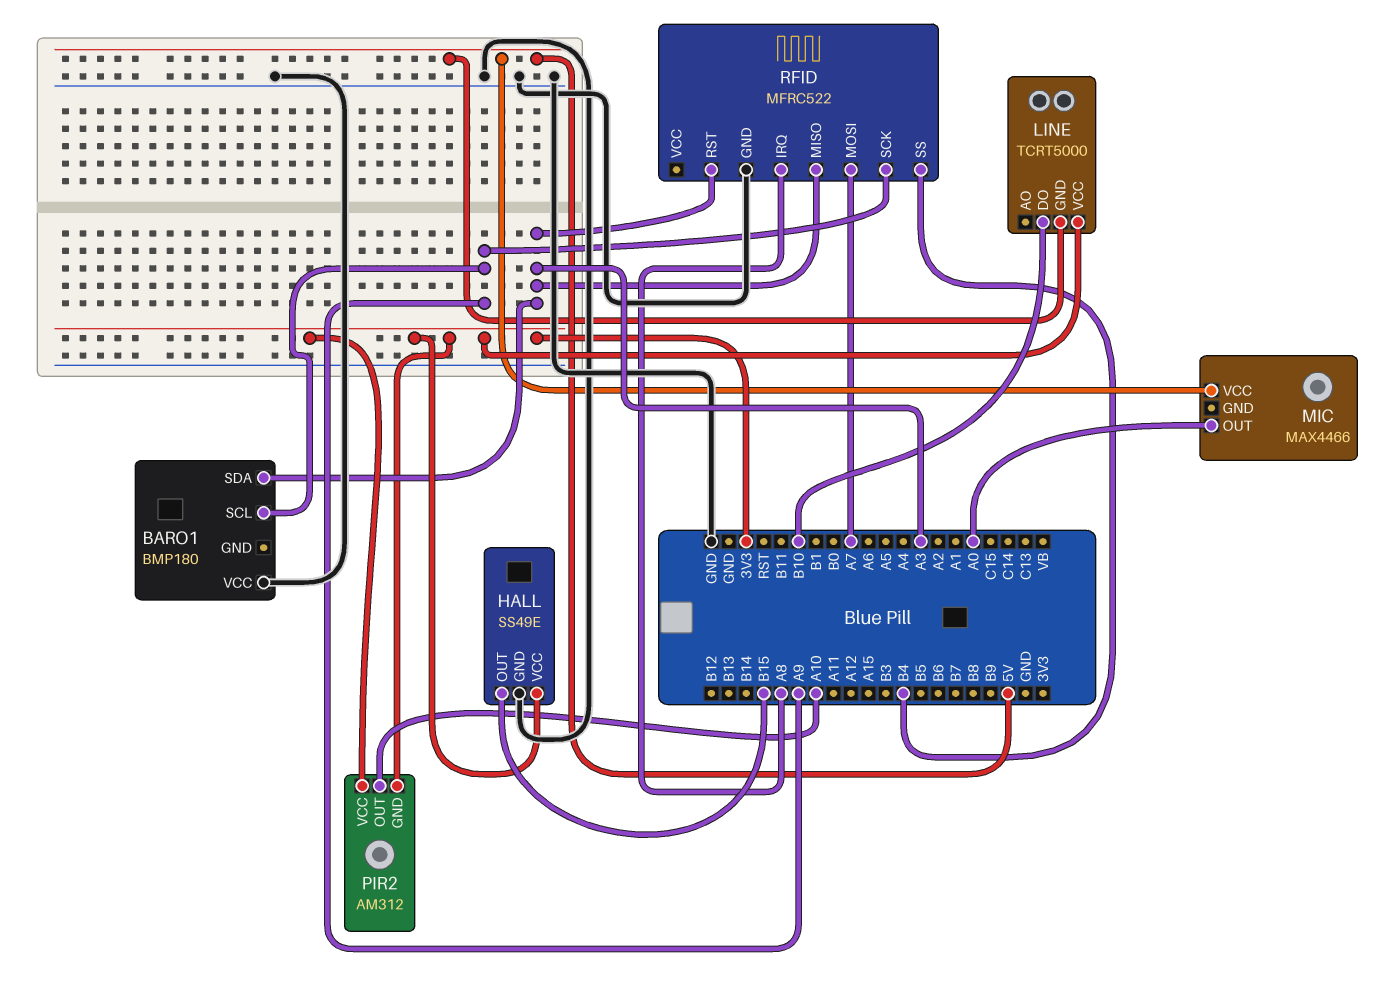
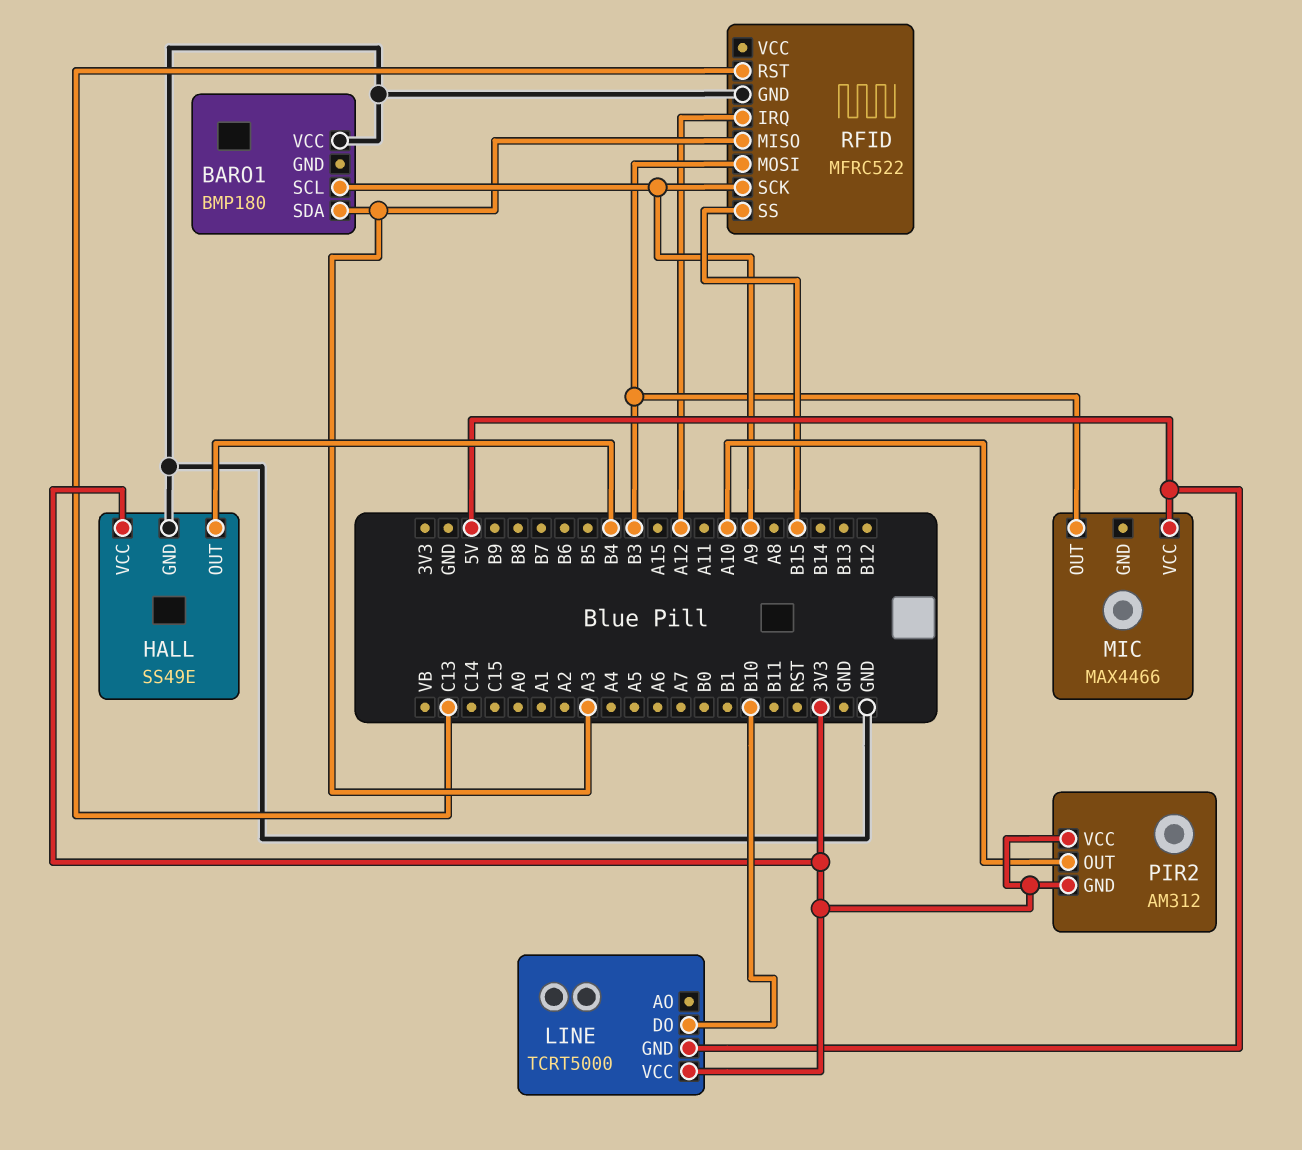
HALL pin OUT: B15 -> B4
MIC pin OUT: A0 -> B3
RFID pin IRQ: A8 -> A12
RFID pin MOSI: A7 -> B3
RFID pin RST: A3 -> C13
RFID pin SS: B4 -> B15

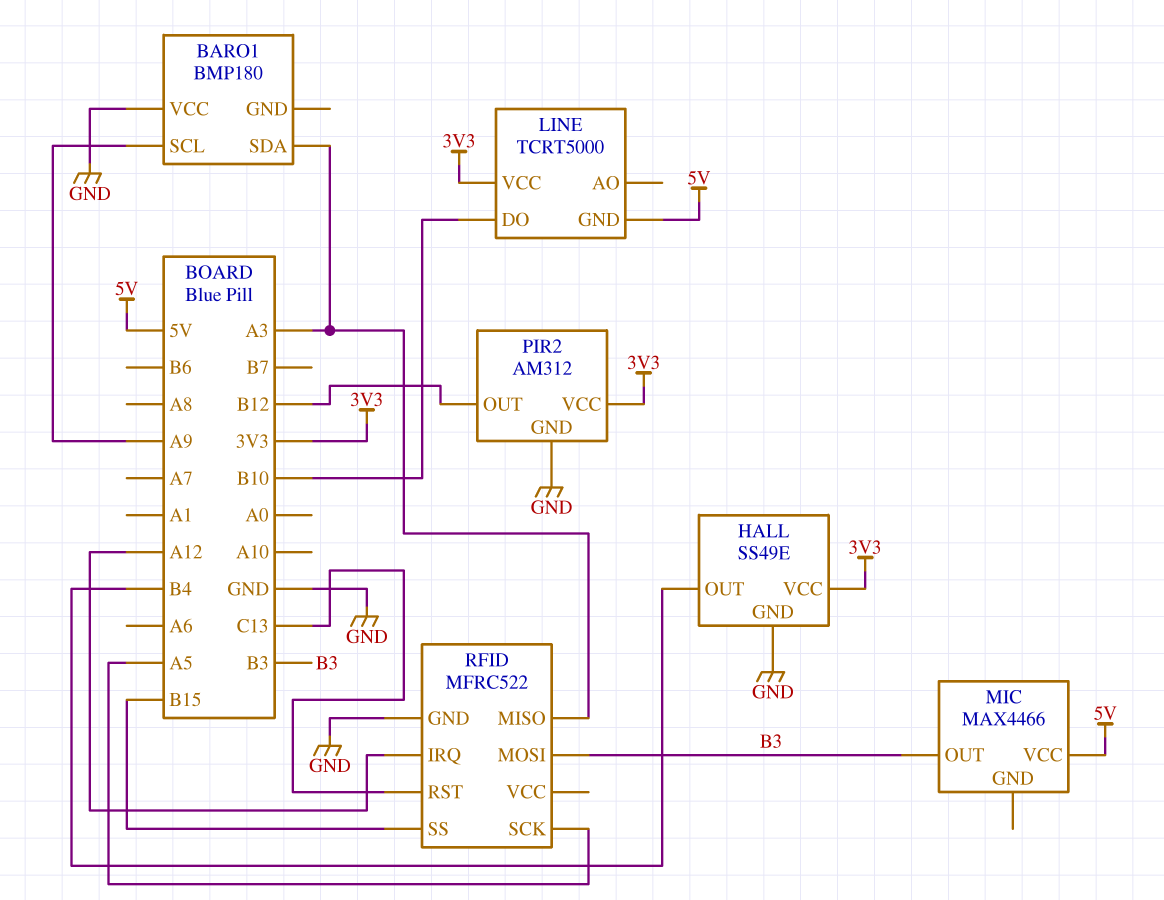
PIR2 pin GND: 3V3 -> GND
PIR2 pin OUT: A10 -> B12
RFID pin SCK: A9 -> A5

* _Directions_: Find and copy each line in the material above where the string "RFID" occurs.

* _Solved exercise_:
RFID pin IRQ: A8 -> A12
RFID pin MOSI: A7 -> B3
RFID pin RST: A3 -> C13
RFID pin SS: B4 -> B15
RFID pin SCK: A9 -> A5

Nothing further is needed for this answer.